╭─ Excerpted data

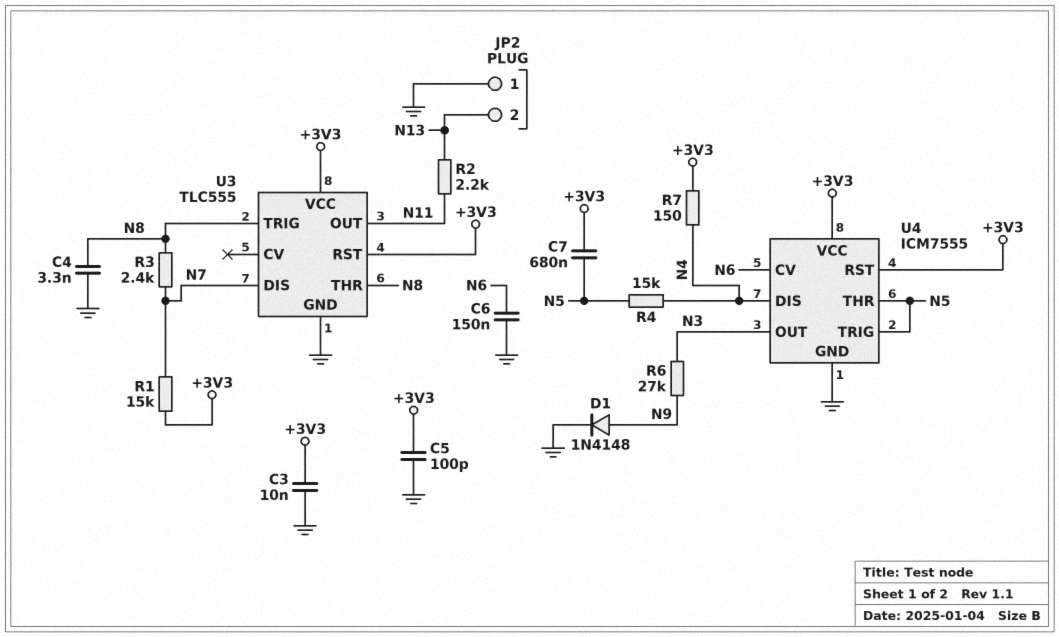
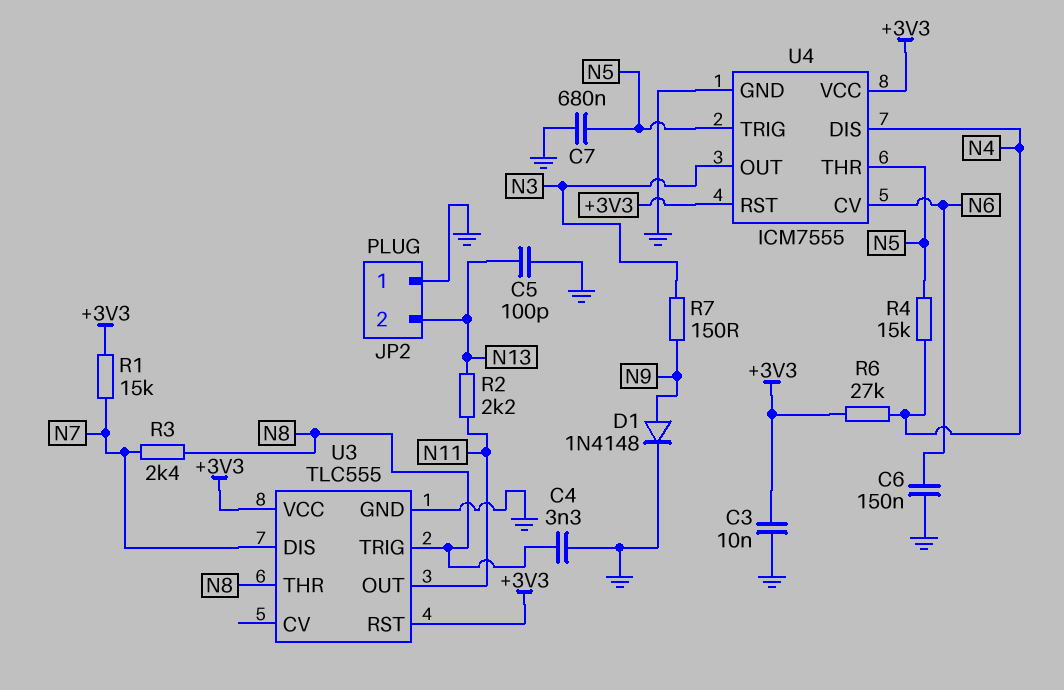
C5: 100pF (+3V3, GND) -> 100pF (GND, N13)
C7: 680nF (+3V3, N5) -> 680nF (GND, N5)
R6: 27k (N3, N9) -> 27k (+3V3, N4)
R7: 150 (+3V3, N4) -> 150 (N3, N9)

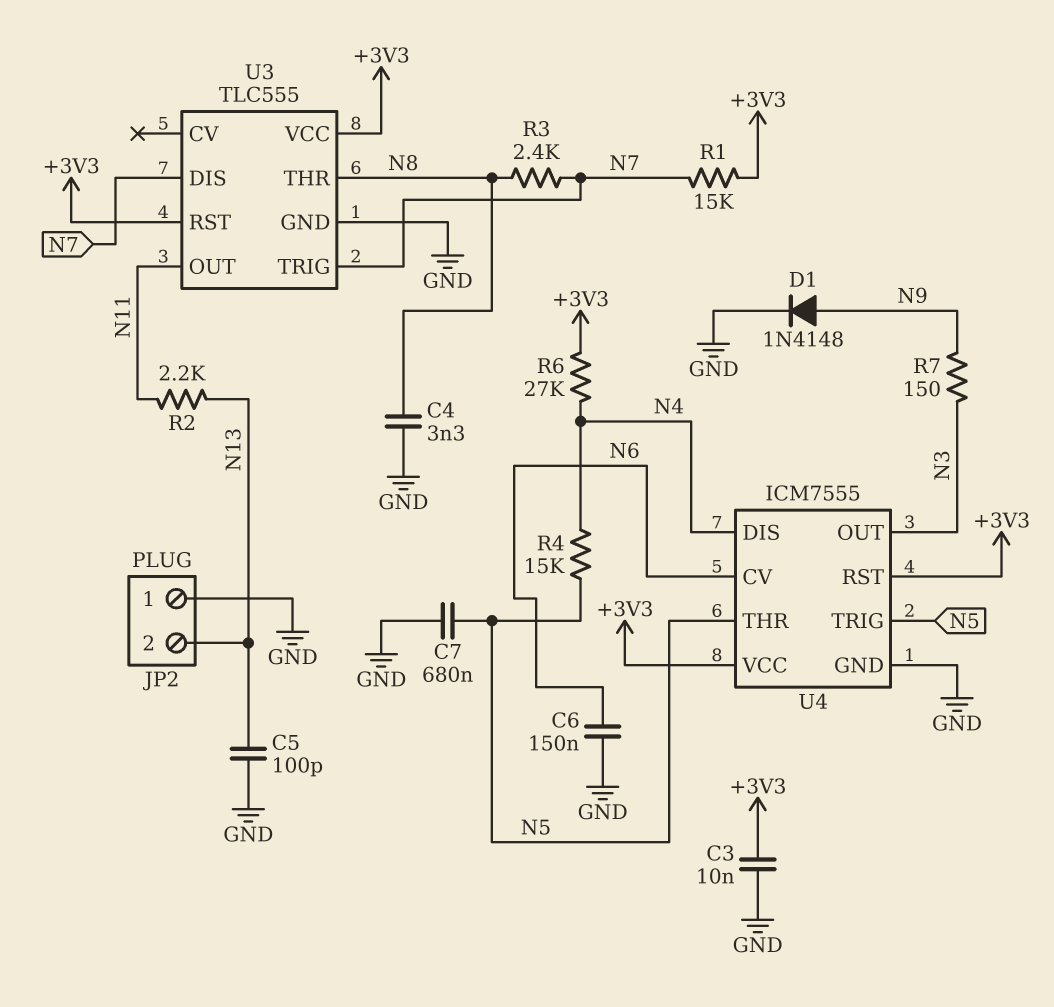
U3 pin TRIG: N8 -> N7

╰─

What is required
Set down every record exactly as written, but drop the pictures.

Expected answer
C5: 100pF (+3V3, GND) -> 100pF (GND, N13)
C7: 680nF (+3V3, N5) -> 680nF (GND, N5)
R6: 27k (N3, N9) -> 27k (+3V3, N4)
R7: 150 (+3V3, N4) -> 150 (N3, N9)

U3 pin TRIG: N8 -> N7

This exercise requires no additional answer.